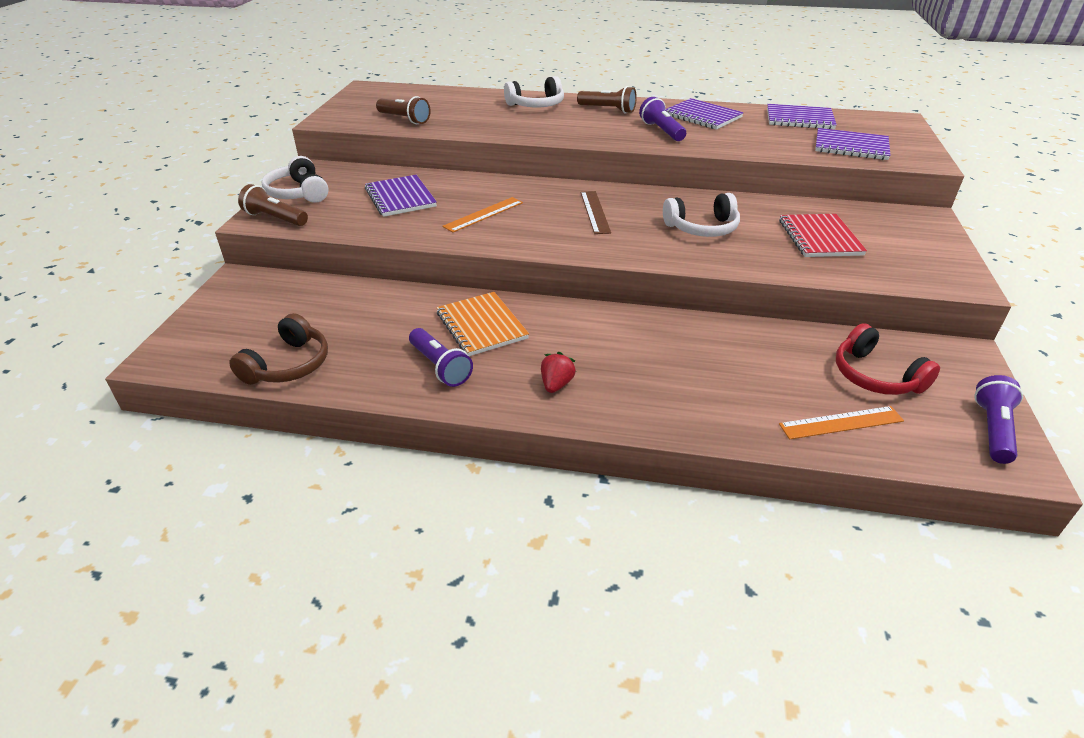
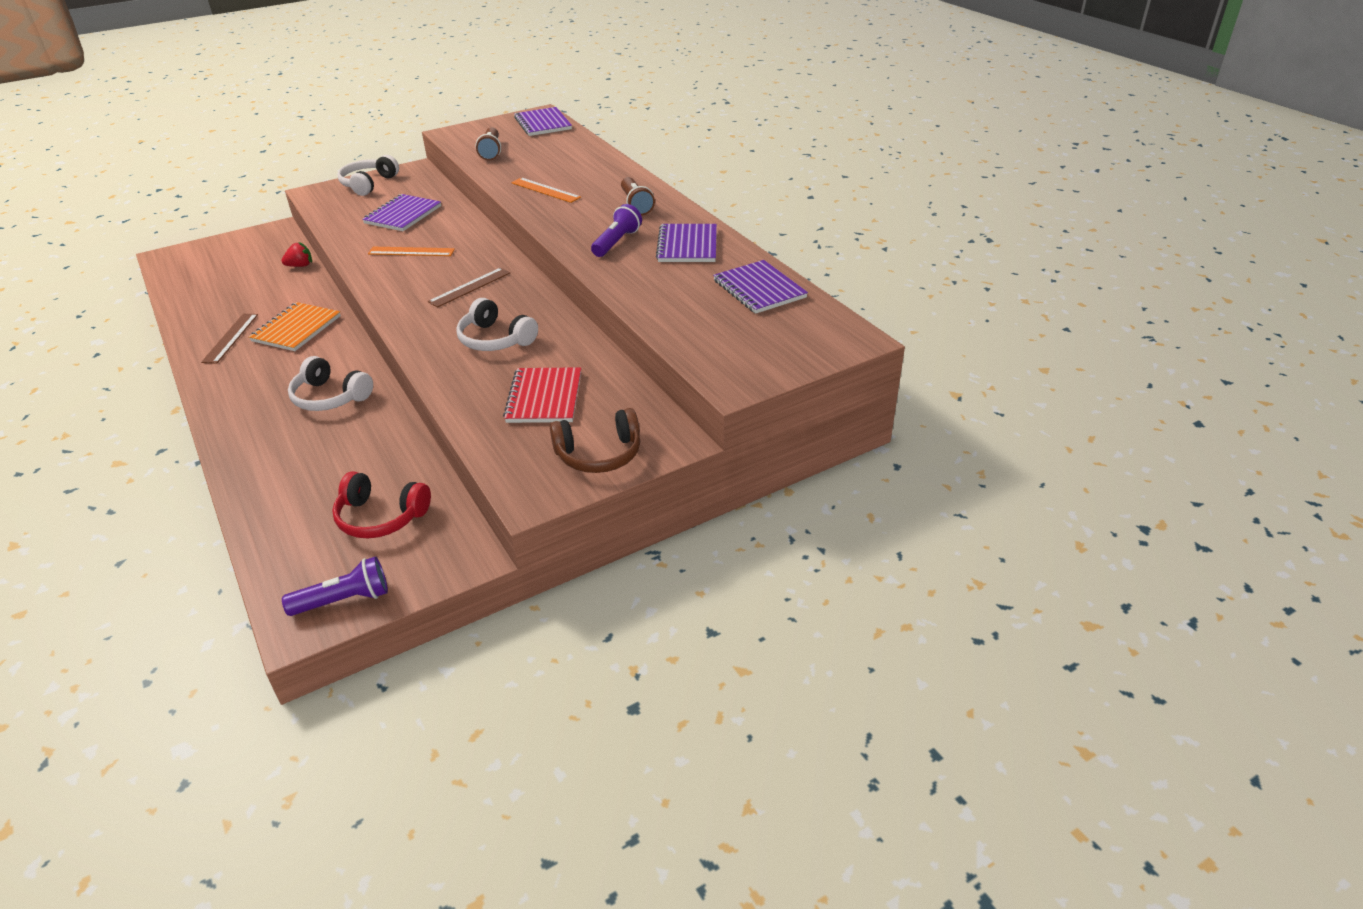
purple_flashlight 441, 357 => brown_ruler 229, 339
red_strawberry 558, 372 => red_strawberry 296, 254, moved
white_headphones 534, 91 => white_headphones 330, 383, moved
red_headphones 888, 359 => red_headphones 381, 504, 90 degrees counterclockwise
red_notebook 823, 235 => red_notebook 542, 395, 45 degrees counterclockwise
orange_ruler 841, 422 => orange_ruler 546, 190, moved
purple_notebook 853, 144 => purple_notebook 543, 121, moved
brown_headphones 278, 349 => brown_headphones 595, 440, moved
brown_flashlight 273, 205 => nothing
========
TASK ITEM »
Give back every record exactly, dropping its pictures.

WRITTEN RESPONSE »
purple_flashlight 441, 357 => brown_ruler 229, 339
red_strawberry 558, 372 => red_strawberry 296, 254, moved
white_headphones 534, 91 => white_headphones 330, 383, moved
red_headphones 888, 359 => red_headphones 381, 504, 90 degrees counterclockwise
red_notebook 823, 235 => red_notebook 542, 395, 45 degrees counterclockwise
orange_ruler 841, 422 => orange_ruler 546, 190, moved
purple_notebook 853, 144 => purple_notebook 543, 121, moved
brown_headphones 278, 349 => brown_headphones 595, 440, moved
brown_flashlight 273, 205 => nothing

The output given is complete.